*** Opening of EXTRACTED INFORMATION ***

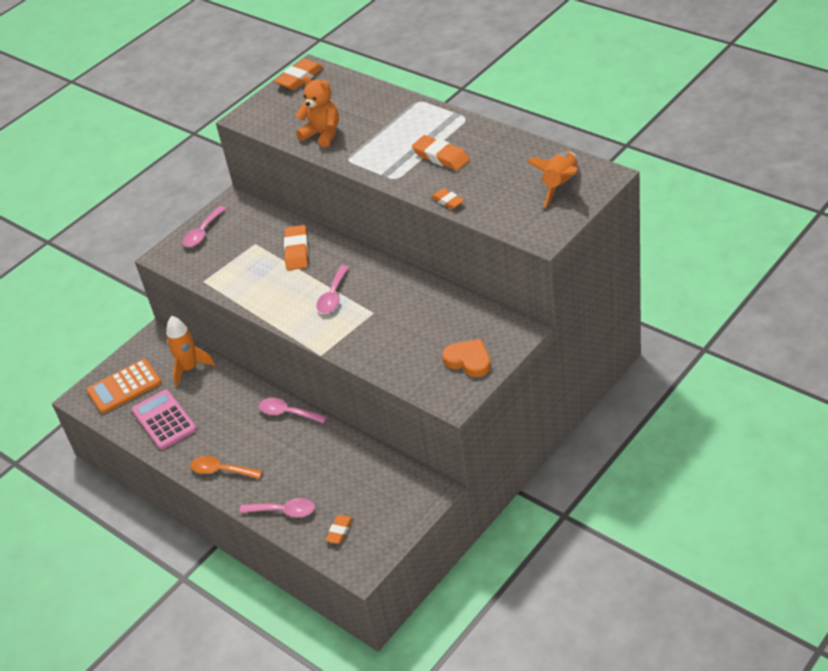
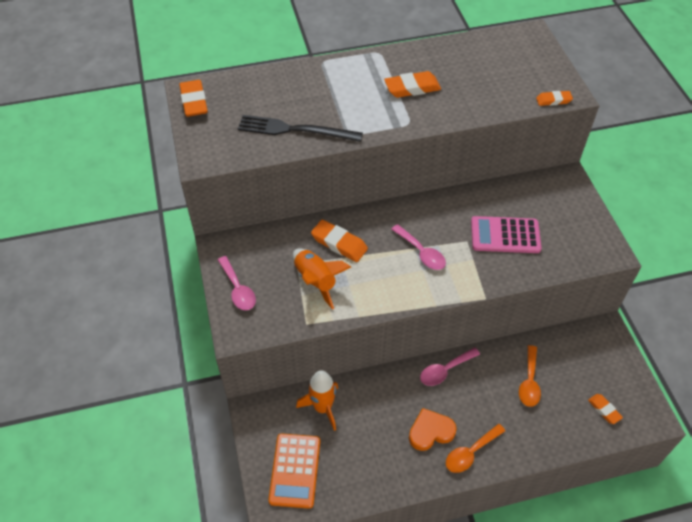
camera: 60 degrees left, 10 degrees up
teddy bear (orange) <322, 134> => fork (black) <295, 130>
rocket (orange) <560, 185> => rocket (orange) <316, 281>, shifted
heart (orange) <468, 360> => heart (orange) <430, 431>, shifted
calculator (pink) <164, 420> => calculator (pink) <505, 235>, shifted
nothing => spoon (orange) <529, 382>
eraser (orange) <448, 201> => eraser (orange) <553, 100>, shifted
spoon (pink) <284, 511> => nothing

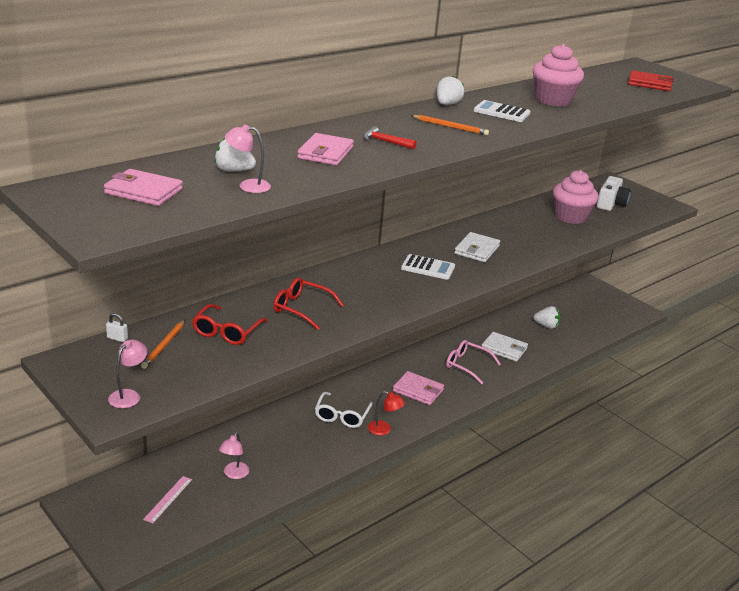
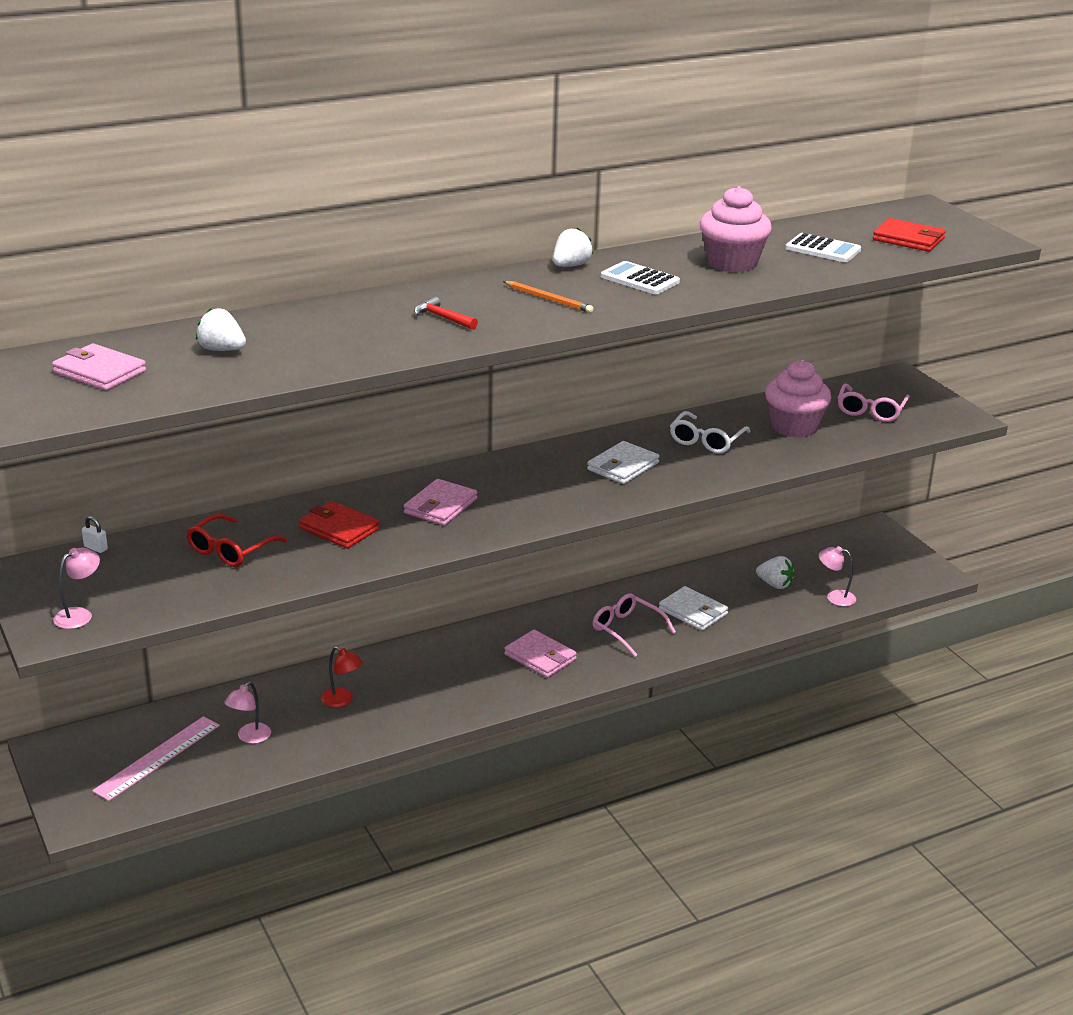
camera: 15 degrees right, 0 degrees up
ruler (pink) <168, 499> => ruler (pink) <157, 757>, x1.66
glasses (red) <302, 309> => wallet (red) <339, 529>
lamp (red) <384, 430> => lamp (red) <342, 700>, shifted
wallet (pink) <325, 153> => wallet (pink) <440, 506>, shifted
glasses (white) <342, 416> => glasses (white) <706, 441>, shifted
calculator (white) <428, 268> => calculator (white) <822, 249>, shifted
lamp (pink) <248, 186> => lamp (pink) <835, 597>, shifted
camera (white) <611, 204> => glasses (pink) <870, 410>
pencil (orange) <164, 346> => nothing

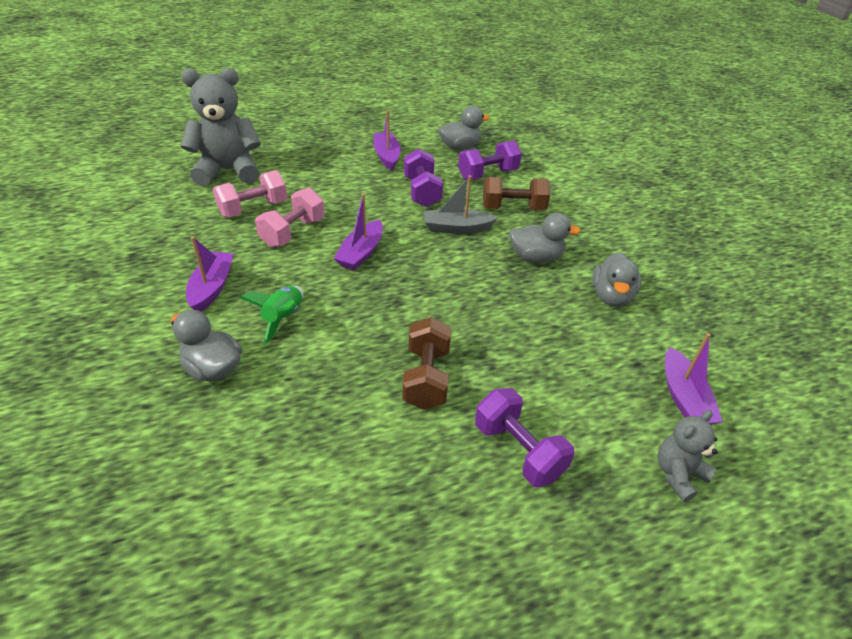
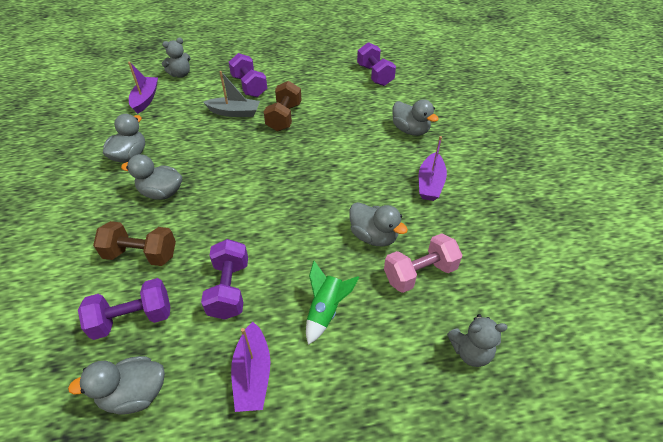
camera: 170 degrees left, 5 degrees up
boat (grey) <457, 228> => boat (grey) <234, 112>, shifted
rocket (green) <283, 318> => rocket (green) <326, 310>, shifted
dumbbell (pink) <293, 232> => duck (grey) <373, 236>
nothing => dumbbell (purple) <375, 75>
teddy bear (grey) <228, 171> => teddy bear (grey) <470, 351>, x0.51
boat (purple) <361, 253> => nothing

*** Close of EXTRACTED INFORMATION ***

> [GOAL OF THE EXERCISE] Reproduce exactly the section above that begins at the line containing "calculator (pink) <164, 420>" and ends at the line containing "eraser (orange) <448, 201>", leaving out all other lines.

> [ANSWER SPACE]
calculator (pink) <164, 420> => calculator (pink) <505, 235>, shifted
nothing => spoon (orange) <529, 382>
eraser (orange) <448, 201> => eraser (orange) <553, 100>, shifted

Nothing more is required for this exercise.